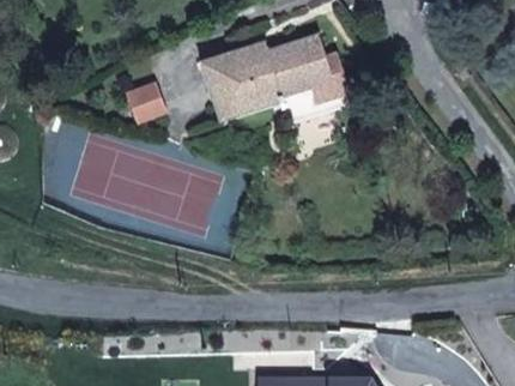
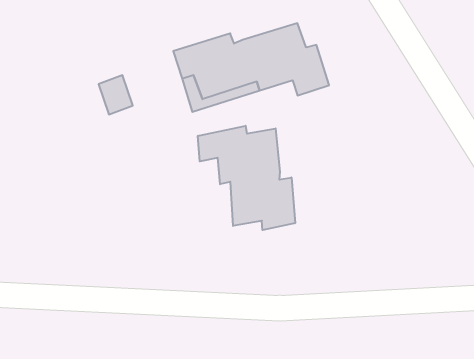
building: none -> [198,126,295,230]

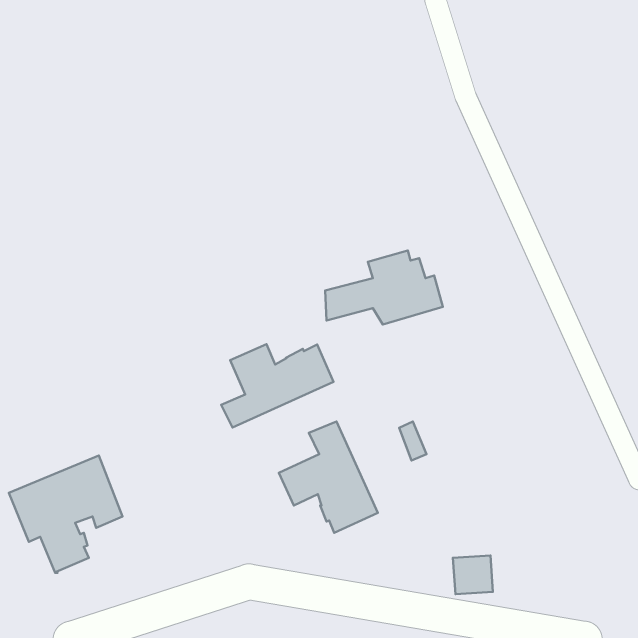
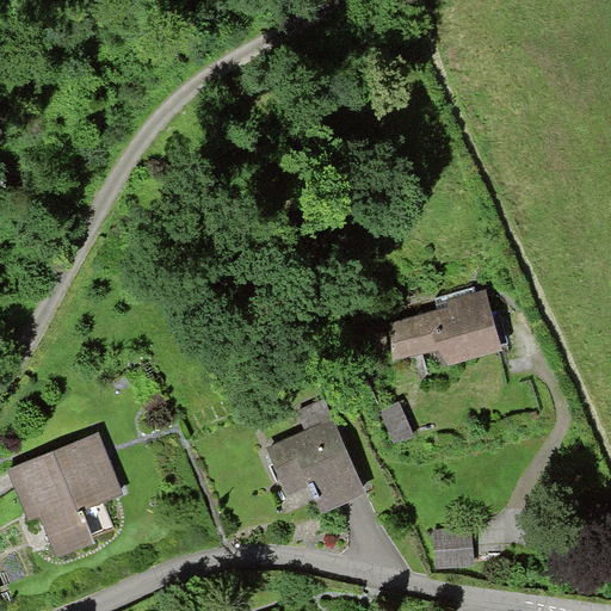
building: [325,251,443,324] -> [393,290,505,360]
building: [221,344,334,427] -> none

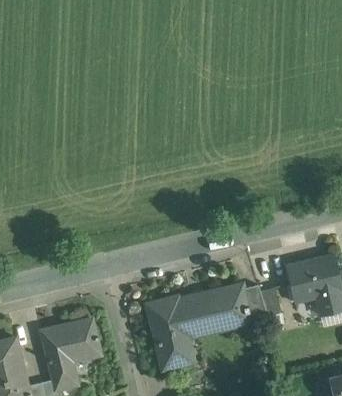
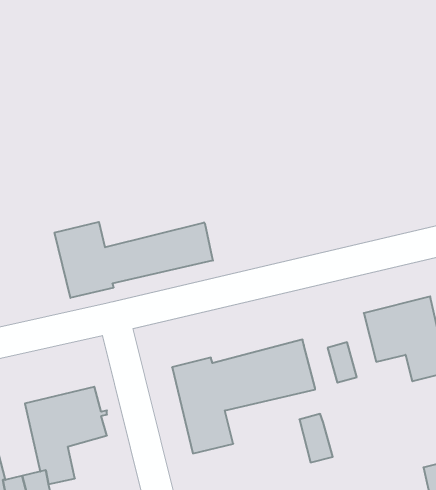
building: none -> [55,222,213,298]
building: [243,285,267,320] -> [299,414,333,462]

··········

*Task brief*: From the line containing "building: [325,251,443,324] ->" to the last line of the listing above, transcribe each line exactly, skipping the pictures.

*Task solution*:
building: [325,251,443,324] -> [393,290,505,360]
building: [221,344,334,427] -> none

building: none -> [55,222,213,298]
building: [243,285,267,320] -> [299,414,333,462]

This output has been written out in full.